Before-and-after change data
========================================================================
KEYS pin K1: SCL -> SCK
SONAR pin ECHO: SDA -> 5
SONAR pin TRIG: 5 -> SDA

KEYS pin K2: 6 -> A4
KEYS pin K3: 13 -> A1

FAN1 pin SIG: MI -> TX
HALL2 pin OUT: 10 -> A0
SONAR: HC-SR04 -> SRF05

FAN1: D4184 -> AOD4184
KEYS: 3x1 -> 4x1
========================================================================
Task goal:
Scan the data, and report each line that uses the word "SONAR".

Answer for the task:
SONAR pin ECHO: SDA -> 5
SONAR pin TRIG: 5 -> SDA
SONAR: HC-SR04 -> SRF05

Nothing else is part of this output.